**RECORDS**
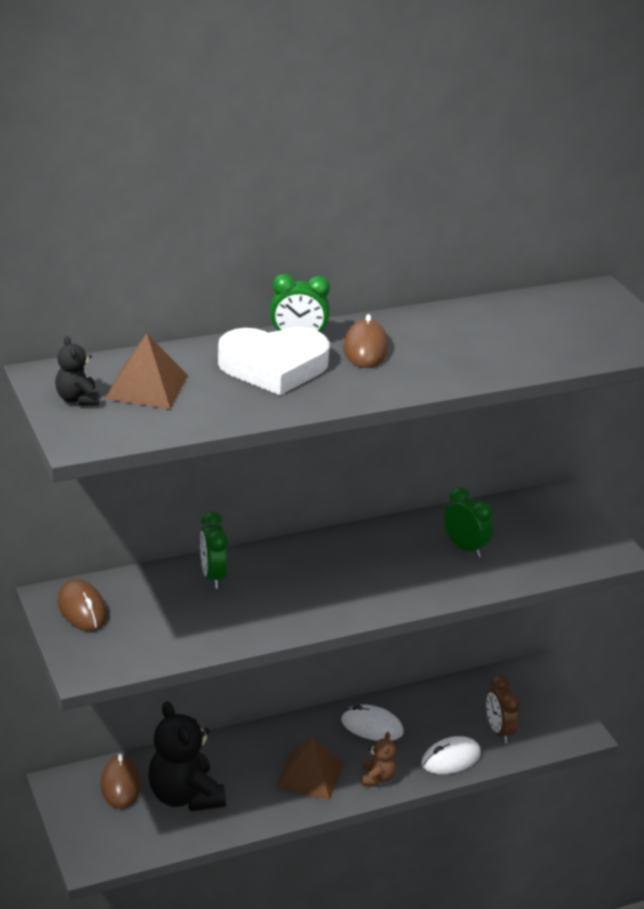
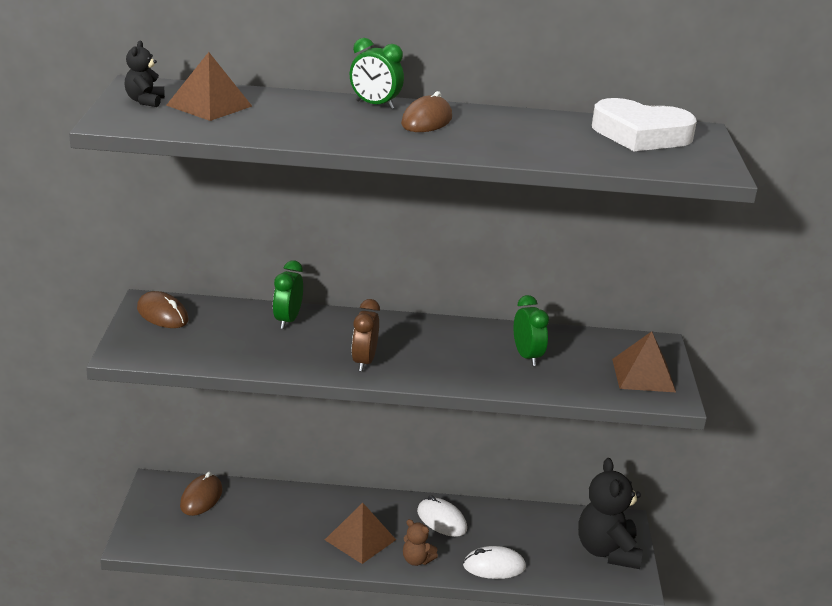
camera: 25 degrees right, 5 degrees down
(82, 609) = (162, 315): brown mouse -> brown mouse turned 45 degrees counterclockwise
(185, 796) = (245, 522): black teddy bear -> black teddy bear (607, 551)
(274, 367) = (331, 115): white heart -> white heart (640, 135)
(377, 778) = (416, 560): brown teddy bear -> brown teddy bear turned 90 degrees clockwise
(498, 731) = (555, 559): brown clock -> brown clock (364, 362)
(577, 536) = (643, 375): none -> brown pyramid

**TASK STATEMENT**
Give the lines exactly as they stand, from the line with "(185, 796) = (245, 522): black" through the end of the material.

**TASK RESPONSE**
(185, 796) = (245, 522): black teddy bear -> black teddy bear (607, 551)
(274, 367) = (331, 115): white heart -> white heart (640, 135)
(377, 778) = (416, 560): brown teddy bear -> brown teddy bear turned 90 degrees clockwise
(498, 731) = (555, 559): brown clock -> brown clock (364, 362)
(577, 536) = (643, 375): none -> brown pyramid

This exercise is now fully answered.